→ **The task**: Reproduce every one of the records below, line for line, with no changes.

━━━━━━━━━━

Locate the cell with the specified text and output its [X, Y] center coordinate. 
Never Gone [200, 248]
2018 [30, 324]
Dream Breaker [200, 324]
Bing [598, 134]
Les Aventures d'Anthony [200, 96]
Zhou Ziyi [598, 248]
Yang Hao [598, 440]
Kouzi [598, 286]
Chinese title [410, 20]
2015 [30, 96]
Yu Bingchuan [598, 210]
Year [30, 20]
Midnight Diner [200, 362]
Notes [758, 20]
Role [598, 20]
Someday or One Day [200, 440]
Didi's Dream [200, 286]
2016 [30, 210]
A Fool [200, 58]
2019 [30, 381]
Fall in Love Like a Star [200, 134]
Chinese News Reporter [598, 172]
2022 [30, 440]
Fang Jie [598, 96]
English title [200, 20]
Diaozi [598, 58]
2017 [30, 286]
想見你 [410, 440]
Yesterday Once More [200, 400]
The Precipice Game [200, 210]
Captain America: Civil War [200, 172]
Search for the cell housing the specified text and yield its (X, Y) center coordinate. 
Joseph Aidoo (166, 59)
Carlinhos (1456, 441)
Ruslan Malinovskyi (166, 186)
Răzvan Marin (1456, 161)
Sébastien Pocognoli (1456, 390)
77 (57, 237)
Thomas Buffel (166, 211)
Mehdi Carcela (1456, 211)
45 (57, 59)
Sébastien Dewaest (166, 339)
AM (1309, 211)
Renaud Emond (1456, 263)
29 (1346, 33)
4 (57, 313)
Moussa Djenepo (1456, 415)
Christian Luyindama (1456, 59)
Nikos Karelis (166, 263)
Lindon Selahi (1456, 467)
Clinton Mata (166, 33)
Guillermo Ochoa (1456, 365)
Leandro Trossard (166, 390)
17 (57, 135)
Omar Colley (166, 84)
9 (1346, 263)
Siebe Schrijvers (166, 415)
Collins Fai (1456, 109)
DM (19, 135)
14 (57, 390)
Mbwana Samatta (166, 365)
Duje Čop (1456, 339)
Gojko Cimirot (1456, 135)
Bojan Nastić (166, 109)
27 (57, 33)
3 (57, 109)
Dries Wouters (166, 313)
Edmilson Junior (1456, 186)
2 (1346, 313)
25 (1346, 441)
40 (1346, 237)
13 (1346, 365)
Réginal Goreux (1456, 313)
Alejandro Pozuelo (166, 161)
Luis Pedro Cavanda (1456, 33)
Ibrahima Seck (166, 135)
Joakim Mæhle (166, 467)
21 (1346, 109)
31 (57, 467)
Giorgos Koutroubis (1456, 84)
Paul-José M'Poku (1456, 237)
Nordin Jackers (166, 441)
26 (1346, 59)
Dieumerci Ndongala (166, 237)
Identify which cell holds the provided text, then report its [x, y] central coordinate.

━━━━━━━━━━

→ **The answer**:
Locate the cell with the specified text and output its [X, Y] center coordinate. 
Never Gone [200, 248]
2018 [30, 324]
Dream Breaker [200, 324]
Bing [598, 134]
Les Aventures d'Anthony [200, 96]
Zhou Ziyi [598, 248]
Yang Hao [598, 440]
Kouzi [598, 286]
Chinese title [410, 20]
2015 [30, 96]
Yu Bingchuan [598, 210]
Year [30, 20]
Midnight Diner [200, 362]
Notes [758, 20]
Role [598, 20]
Someday or One Day [200, 440]
Didi's Dream [200, 286]
2016 [30, 210]
A Fool [200, 58]
2019 [30, 381]
Fall in Love Like a Star [200, 134]
Chinese News Reporter [598, 172]
2022 [30, 440]
Fang Jie [598, 96]
English title [200, 20]
Diaozi [598, 58]
2017 [30, 286]
想見你 [410, 440]
Yesterday Once More [200, 400]
The Precipice Game [200, 210]
Captain America: Civil War [200, 172]
Search for the cell housing the specified text and yield its (X, Y) center coordinate. 
Joseph Aidoo (166, 59)
Carlinhos (1456, 441)
Ruslan Malinovskyi (166, 186)
Răzvan Marin (1456, 161)
Sébastien Pocognoli (1456, 390)
77 (57, 237)
Thomas Buffel (166, 211)
Mehdi Carcela (1456, 211)
45 (57, 59)
Sébastien Dewaest (166, 339)
AM (1309, 211)
Renaud Emond (1456, 263)
29 (1346, 33)
4 (57, 313)
Moussa Djenepo (1456, 415)
Christian Luyindama (1456, 59)
Nikos Karelis (166, 263)
Lindon Selahi (1456, 467)
Clinton Mata (166, 33)
Guillermo Ochoa (1456, 365)
Leandro Trossard (166, 390)
17 (57, 135)
Omar Colley (166, 84)
9 (1346, 263)
Siebe Schrijvers (166, 415)
Collins Fai (1456, 109)
DM (19, 135)
14 (57, 390)
Mbwana Samatta (166, 365)
Duje Čop (1456, 339)
Gojko Cimirot (1456, 135)
Bojan Nastić (166, 109)
27 (57, 33)
3 (57, 109)
Dries Wouters (166, 313)
Edmilson Junior (1456, 186)
2 (1346, 313)
25 (1346, 441)
40 (1346, 237)
13 (1346, 365)
Réginal Goreux (1456, 313)
Alejandro Pozuelo (166, 161)
Luis Pedro Cavanda (1456, 33)
Ibrahima Seck (166, 135)
Joakim Mæhle (166, 467)
21 (1346, 109)
31 (57, 467)
Giorgos Koutroubis (1456, 84)
Paul-José M'Poku (1456, 237)
Nordin Jackers (166, 441)
26 (1346, 59)
Dieumerci Ndongala (166, 237)
Identify which cell holds the provided text, then report its [x, y] central coordinate.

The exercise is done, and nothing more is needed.